◆ DATA:
+ + + + +

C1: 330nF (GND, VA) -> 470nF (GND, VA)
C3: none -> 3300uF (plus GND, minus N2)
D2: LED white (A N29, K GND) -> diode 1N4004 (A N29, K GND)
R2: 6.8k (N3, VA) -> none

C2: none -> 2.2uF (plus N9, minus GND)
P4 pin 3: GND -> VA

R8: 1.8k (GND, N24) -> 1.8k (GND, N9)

+ + + + +

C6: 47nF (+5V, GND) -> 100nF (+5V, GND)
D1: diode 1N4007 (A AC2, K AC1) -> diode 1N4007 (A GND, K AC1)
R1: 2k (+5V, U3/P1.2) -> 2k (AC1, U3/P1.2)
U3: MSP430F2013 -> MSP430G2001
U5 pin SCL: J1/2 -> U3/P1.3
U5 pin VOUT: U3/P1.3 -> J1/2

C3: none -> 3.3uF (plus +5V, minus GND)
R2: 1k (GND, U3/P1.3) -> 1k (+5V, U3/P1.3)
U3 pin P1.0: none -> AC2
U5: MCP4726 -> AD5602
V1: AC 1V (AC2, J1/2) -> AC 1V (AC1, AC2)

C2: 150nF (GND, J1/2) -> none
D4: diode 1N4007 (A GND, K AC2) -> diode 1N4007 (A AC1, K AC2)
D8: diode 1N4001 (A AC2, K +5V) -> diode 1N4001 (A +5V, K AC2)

+ + + + +

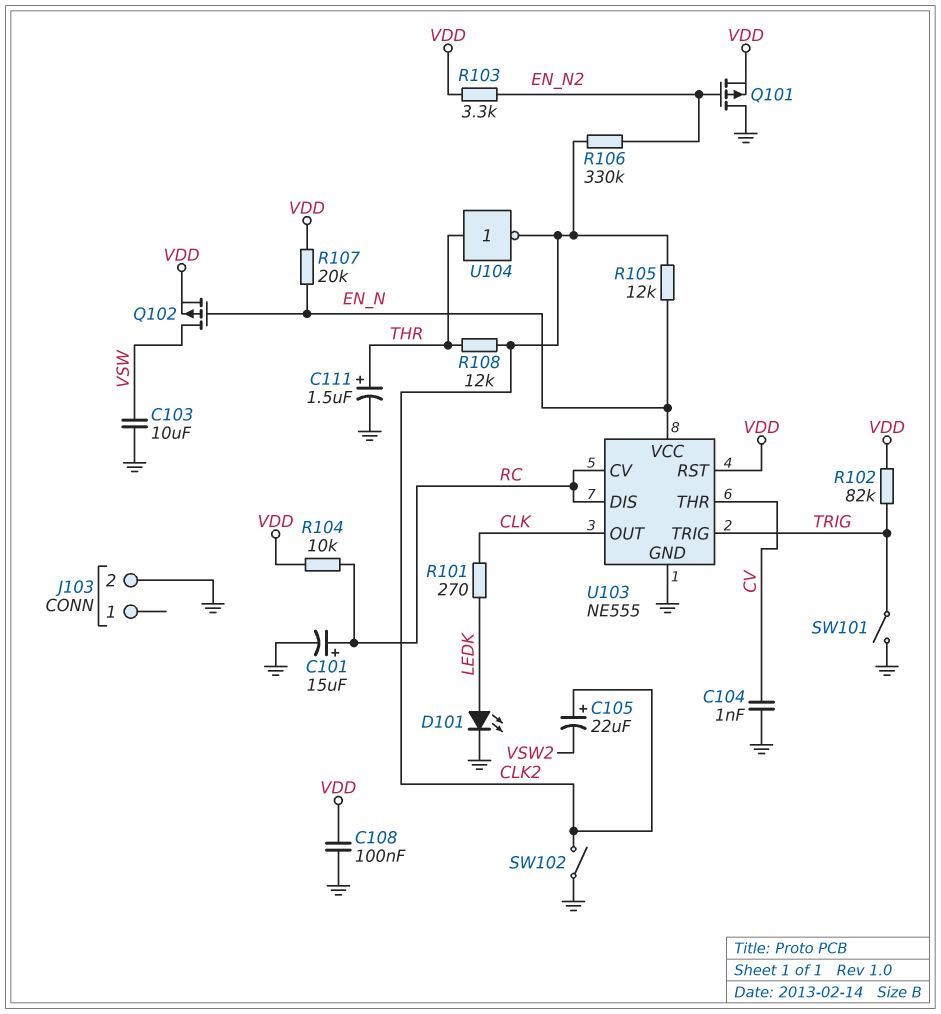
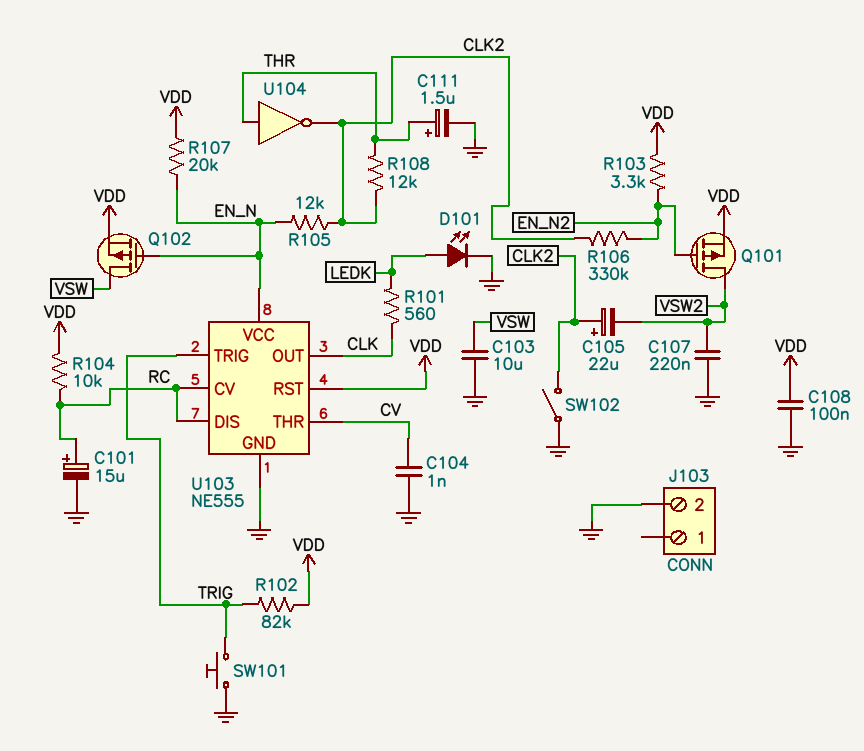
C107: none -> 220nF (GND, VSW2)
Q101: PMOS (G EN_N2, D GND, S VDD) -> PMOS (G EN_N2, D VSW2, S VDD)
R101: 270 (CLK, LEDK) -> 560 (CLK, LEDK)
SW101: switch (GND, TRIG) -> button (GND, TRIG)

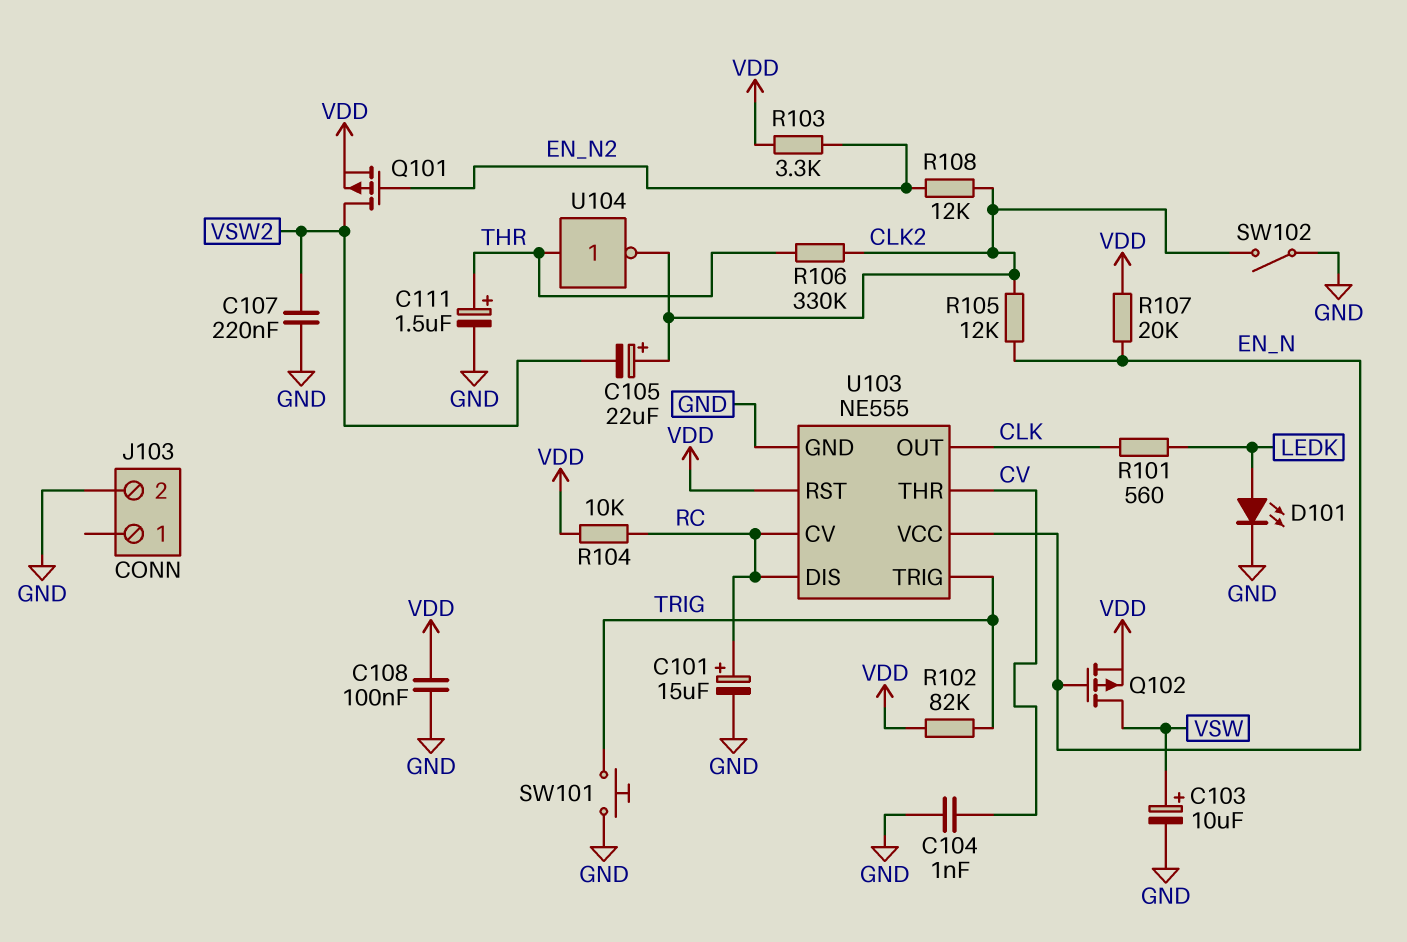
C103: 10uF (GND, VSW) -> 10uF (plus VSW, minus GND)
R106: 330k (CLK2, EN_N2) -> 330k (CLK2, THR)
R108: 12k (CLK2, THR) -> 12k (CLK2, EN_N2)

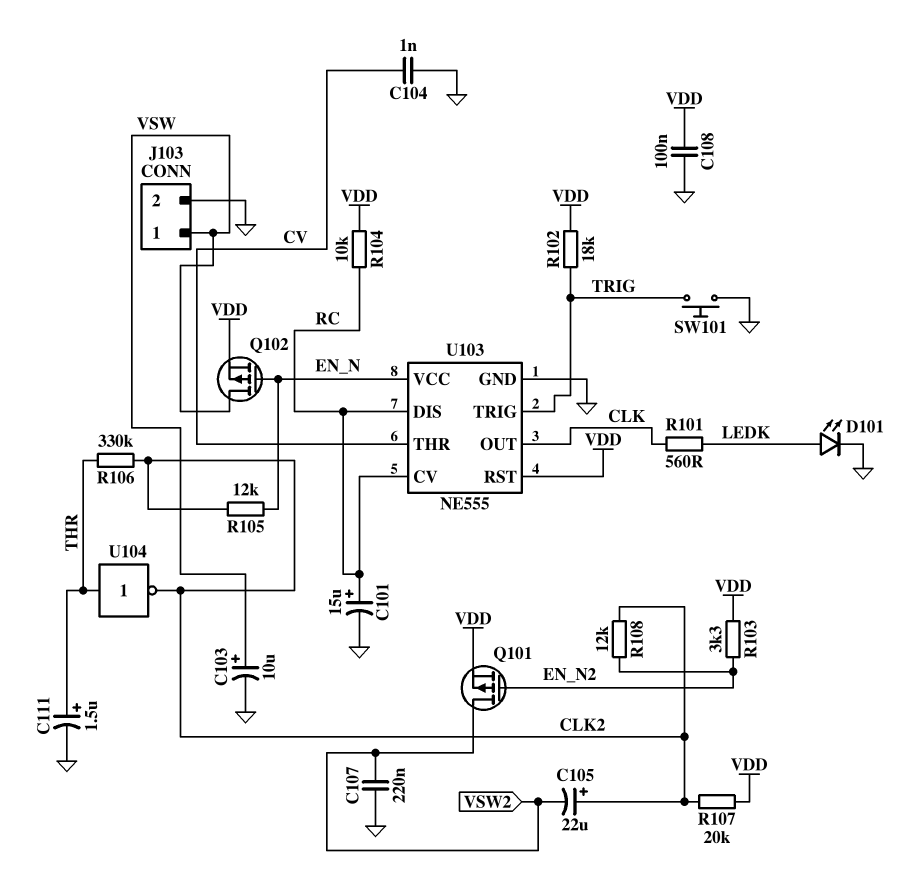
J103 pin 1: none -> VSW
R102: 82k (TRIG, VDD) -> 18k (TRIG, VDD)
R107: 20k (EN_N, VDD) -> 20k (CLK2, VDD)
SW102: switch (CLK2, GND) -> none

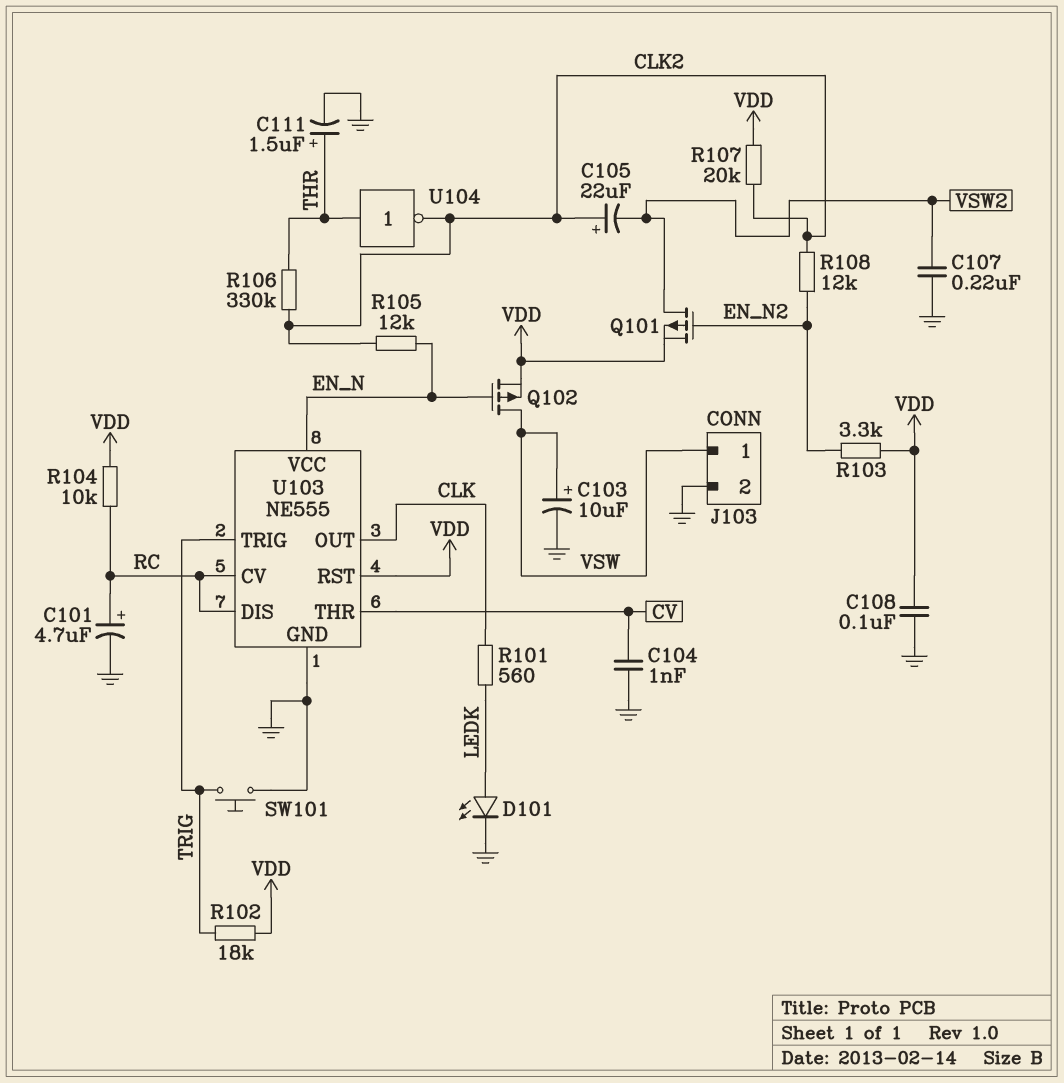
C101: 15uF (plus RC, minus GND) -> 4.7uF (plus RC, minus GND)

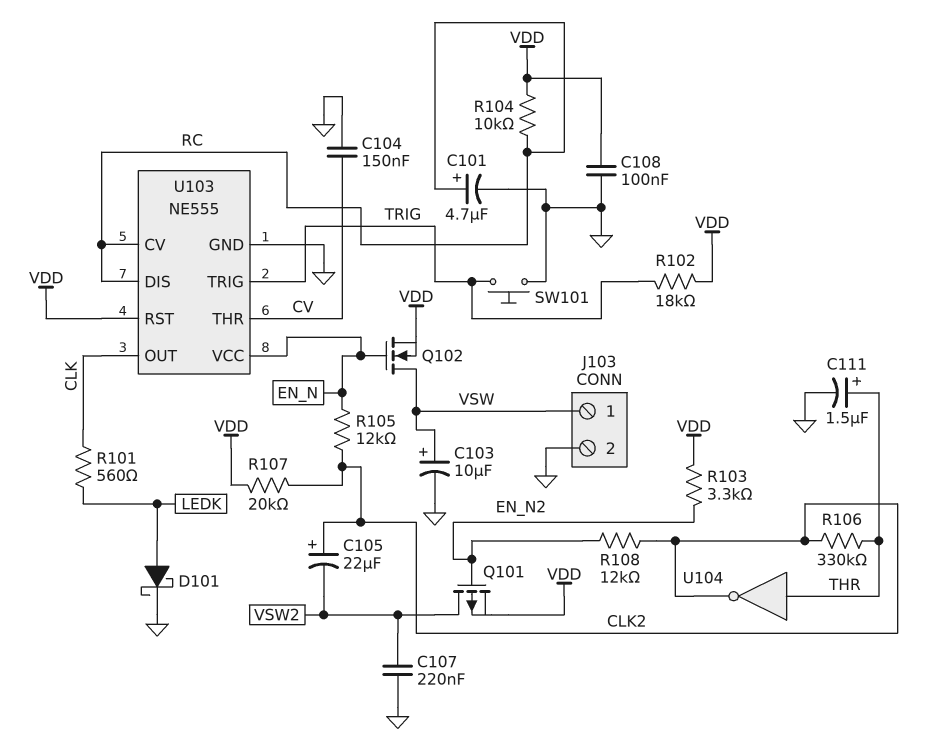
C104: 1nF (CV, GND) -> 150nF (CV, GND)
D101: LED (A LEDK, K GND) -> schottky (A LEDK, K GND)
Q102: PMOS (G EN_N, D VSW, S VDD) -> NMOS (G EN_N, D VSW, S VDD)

+ + + + +

◆ WHAT IS REQUIRED: Apply a filter for "plus" to the entries and show each line that passes.

◆ WRITTEN SOLUTION:
C3: none -> 3300uF (plus GND, minus N2)
C2: none -> 2.2uF (plus N9, minus GND)
C3: none -> 3.3uF (plus +5V, minus GND)
C103: 10uF (GND, VSW) -> 10uF (plus VSW, minus GND)
C101: 15uF (plus RC, minus GND) -> 4.7uF (plus RC, minus GND)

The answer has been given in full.